Reproduce the entries below word for word, from the line containing "racetrack (1469, 390)" up to and including the final line, and nothing else.
┏━━
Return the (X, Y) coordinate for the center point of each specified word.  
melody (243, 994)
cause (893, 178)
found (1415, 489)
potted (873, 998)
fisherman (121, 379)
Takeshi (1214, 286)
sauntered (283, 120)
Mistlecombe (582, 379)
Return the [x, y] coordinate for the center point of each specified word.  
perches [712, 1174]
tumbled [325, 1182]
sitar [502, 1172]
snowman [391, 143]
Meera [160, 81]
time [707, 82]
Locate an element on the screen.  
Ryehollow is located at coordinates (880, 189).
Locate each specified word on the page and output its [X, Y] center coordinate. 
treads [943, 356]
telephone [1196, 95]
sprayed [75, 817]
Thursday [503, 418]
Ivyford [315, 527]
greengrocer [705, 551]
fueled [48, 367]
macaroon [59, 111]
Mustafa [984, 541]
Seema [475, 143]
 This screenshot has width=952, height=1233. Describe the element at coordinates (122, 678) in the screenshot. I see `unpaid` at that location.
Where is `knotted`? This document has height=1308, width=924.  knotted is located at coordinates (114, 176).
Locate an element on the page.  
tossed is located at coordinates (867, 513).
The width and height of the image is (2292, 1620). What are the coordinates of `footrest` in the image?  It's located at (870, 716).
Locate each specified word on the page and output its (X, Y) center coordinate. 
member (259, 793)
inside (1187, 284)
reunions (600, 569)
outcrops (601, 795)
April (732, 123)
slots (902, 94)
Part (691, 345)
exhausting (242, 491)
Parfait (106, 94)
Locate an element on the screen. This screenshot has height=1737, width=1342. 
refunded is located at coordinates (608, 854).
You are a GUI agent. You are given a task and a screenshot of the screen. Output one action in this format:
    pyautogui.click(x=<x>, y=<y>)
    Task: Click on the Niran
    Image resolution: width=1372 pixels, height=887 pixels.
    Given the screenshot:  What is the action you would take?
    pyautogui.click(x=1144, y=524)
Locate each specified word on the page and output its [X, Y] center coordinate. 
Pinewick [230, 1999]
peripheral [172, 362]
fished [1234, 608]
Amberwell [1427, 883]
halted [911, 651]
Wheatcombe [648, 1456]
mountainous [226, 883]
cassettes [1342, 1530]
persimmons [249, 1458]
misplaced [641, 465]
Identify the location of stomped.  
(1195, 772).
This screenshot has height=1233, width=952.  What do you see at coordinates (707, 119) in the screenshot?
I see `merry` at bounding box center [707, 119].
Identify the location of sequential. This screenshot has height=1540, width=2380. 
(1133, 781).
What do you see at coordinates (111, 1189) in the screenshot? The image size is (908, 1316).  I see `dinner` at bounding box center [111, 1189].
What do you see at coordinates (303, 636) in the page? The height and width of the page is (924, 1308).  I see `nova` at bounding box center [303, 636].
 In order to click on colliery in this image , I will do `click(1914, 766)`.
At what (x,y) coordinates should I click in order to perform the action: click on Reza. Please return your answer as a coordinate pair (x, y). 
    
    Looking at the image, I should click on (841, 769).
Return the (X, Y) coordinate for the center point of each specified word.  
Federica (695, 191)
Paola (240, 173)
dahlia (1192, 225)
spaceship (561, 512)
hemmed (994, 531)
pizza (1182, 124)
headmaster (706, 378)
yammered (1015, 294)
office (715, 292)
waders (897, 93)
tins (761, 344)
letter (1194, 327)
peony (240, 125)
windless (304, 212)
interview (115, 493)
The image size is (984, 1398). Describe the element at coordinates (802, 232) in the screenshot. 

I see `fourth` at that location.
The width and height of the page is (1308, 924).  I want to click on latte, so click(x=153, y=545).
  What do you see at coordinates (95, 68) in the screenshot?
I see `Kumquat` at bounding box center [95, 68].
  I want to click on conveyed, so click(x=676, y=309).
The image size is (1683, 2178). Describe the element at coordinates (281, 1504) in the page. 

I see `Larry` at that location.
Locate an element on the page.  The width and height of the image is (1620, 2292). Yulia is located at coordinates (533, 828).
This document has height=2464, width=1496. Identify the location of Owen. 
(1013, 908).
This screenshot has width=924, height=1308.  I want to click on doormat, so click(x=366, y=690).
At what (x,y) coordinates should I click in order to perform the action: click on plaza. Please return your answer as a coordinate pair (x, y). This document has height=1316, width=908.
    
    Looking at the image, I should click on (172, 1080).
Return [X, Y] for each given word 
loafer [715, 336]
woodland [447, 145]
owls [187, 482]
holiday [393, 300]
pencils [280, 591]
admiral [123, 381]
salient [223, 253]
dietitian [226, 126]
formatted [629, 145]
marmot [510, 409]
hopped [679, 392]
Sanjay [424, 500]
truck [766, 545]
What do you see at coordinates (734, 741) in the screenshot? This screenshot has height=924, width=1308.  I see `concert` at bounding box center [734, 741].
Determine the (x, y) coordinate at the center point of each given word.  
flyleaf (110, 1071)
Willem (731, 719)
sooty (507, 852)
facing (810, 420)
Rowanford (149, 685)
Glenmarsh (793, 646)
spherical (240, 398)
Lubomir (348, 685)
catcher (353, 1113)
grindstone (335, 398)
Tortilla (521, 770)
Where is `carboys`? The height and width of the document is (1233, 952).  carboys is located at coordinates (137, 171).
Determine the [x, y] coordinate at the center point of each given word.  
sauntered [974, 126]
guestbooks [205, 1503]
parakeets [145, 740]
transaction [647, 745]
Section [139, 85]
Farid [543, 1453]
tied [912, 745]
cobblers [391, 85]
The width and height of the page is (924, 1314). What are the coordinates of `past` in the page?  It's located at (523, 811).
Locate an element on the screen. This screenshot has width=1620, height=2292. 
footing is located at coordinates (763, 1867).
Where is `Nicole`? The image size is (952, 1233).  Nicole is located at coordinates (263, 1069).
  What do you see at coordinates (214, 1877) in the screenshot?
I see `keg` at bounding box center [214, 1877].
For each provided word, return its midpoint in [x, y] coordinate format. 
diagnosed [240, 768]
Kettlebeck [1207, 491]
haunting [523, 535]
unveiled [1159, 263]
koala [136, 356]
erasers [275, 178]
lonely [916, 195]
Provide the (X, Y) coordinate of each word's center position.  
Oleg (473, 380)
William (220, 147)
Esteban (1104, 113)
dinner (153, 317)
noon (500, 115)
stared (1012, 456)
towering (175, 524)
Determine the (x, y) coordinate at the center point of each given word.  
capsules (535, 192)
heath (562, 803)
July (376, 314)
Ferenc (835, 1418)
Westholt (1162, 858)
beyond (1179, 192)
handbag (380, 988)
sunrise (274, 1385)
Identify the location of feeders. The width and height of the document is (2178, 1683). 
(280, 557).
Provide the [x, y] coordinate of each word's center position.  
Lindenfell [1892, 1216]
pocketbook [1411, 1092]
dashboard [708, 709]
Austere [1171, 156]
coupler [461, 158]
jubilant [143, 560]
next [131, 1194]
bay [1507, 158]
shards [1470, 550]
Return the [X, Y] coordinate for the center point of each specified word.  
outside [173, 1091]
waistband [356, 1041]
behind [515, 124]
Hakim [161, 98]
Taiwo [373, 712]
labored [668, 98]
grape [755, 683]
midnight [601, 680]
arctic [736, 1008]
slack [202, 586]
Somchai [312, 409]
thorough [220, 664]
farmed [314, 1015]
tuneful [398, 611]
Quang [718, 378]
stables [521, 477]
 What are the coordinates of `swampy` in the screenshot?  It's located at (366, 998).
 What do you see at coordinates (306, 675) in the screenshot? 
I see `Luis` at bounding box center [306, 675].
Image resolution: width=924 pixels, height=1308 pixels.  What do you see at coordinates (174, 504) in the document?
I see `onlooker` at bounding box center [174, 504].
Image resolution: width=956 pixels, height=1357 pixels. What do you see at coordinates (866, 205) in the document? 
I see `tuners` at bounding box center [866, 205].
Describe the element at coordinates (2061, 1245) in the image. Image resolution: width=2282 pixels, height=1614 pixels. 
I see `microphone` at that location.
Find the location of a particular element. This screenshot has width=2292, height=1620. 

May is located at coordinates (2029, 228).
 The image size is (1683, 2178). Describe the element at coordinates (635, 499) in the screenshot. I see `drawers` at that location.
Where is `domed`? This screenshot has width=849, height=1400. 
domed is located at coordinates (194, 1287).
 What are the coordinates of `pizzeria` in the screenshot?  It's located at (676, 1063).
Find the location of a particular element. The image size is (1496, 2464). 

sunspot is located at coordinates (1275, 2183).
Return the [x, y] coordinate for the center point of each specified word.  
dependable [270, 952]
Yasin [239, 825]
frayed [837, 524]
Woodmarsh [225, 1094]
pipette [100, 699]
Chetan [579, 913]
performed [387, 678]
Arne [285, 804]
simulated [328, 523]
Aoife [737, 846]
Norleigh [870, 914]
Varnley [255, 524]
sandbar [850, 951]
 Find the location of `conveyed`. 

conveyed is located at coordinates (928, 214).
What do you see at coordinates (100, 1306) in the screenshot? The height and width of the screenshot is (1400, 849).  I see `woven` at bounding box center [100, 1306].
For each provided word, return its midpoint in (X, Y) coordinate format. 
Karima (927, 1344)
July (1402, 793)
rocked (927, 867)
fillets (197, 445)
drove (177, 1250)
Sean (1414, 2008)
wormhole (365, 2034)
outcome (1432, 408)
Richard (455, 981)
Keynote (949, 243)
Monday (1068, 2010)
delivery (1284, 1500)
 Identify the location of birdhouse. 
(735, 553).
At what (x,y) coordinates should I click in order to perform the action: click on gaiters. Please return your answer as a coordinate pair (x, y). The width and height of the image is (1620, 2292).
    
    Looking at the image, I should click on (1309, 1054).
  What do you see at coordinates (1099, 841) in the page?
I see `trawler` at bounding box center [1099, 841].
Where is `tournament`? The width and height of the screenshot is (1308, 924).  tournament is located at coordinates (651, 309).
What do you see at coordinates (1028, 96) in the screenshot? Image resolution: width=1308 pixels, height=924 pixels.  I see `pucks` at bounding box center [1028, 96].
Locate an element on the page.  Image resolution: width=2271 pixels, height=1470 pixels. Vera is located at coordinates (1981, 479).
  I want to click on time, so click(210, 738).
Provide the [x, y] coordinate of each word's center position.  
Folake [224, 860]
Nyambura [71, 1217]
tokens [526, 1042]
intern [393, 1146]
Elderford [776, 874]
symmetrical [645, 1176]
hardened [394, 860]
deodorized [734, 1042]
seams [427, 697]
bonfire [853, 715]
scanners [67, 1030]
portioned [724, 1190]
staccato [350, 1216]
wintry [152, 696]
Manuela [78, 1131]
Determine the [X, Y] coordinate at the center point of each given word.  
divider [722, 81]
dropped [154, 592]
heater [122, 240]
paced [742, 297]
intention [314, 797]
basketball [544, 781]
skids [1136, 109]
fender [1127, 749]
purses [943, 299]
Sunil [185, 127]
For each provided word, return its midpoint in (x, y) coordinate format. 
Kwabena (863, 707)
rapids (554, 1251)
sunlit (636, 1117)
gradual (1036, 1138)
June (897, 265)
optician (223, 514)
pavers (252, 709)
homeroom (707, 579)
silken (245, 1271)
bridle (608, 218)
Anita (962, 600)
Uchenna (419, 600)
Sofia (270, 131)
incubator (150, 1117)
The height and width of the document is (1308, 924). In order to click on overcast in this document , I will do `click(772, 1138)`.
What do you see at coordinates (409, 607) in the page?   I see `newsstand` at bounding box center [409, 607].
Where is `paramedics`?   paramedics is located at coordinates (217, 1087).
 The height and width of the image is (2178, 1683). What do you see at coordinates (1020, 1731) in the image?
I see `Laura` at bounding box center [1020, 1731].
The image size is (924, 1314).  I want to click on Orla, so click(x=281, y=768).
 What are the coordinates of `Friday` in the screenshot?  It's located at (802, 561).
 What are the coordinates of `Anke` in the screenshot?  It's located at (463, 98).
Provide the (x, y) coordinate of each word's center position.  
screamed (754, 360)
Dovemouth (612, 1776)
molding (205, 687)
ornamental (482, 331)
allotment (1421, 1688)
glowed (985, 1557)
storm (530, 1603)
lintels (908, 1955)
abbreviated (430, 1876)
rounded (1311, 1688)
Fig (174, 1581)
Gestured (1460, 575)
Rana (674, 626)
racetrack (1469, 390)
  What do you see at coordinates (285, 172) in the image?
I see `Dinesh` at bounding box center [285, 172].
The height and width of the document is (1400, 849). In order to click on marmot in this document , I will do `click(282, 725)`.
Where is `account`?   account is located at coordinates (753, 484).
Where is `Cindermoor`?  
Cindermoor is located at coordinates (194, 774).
┗━━
Problem solution =
racetrack (1469, 390)
  What do you see at coordinates (285, 172) in the image?
I see `Dinesh` at bounding box center [285, 172].
The height and width of the document is (1400, 849). In order to click on marmot in this document , I will do `click(282, 725)`.
Where is `account`?   account is located at coordinates (753, 484).
Where is `Cindermoor`?  
Cindermoor is located at coordinates (194, 774).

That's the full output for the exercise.